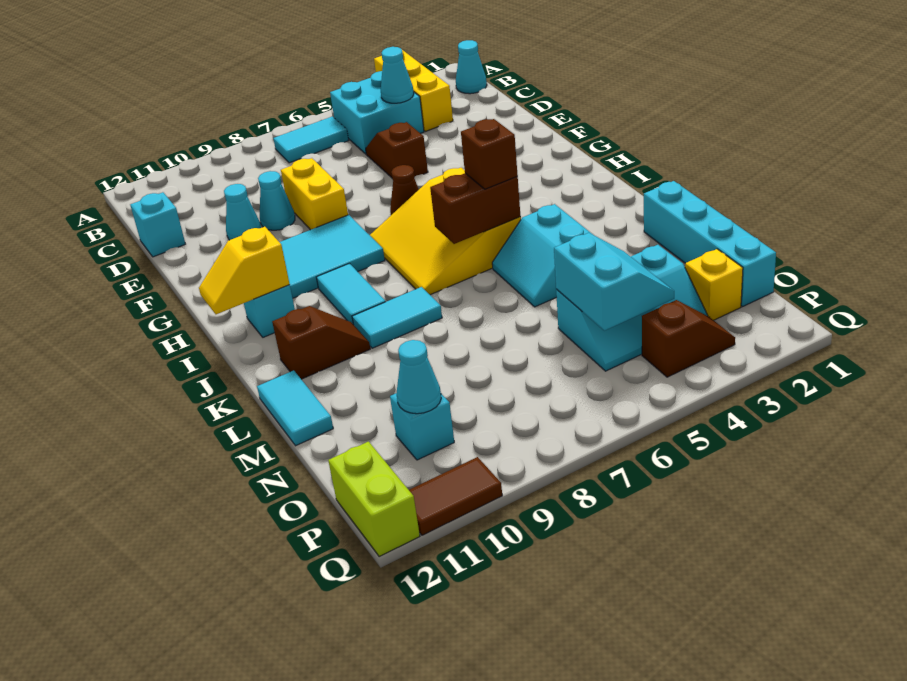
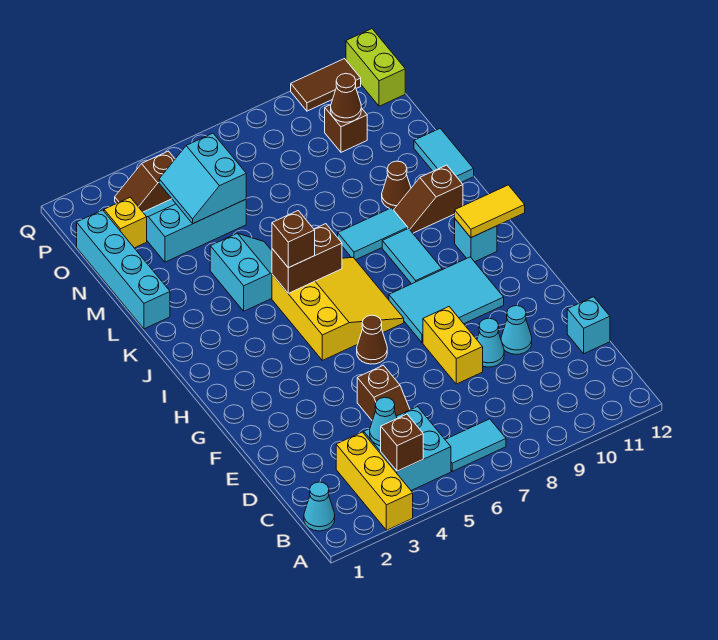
none -> brown brick B4 level 2
yellow slope I11:I12 level 2 top 11 -> yellow tile I11:I12 level 2
none -> brown cone L10 level 1
cyan brick O10 level 1 -> brown brick O10 level 1
cyan cone O10 level 2 -> brown cone O10 level 2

--- Prompt ---
Nothing but the lines from the one with "cyan brick O10" through the final line of the records above should appear, each copied exactly.

--- Answer space ---
cyan brick O10 level 1 -> brown brick O10 level 1
cyan cone O10 level 2 -> brown cone O10 level 2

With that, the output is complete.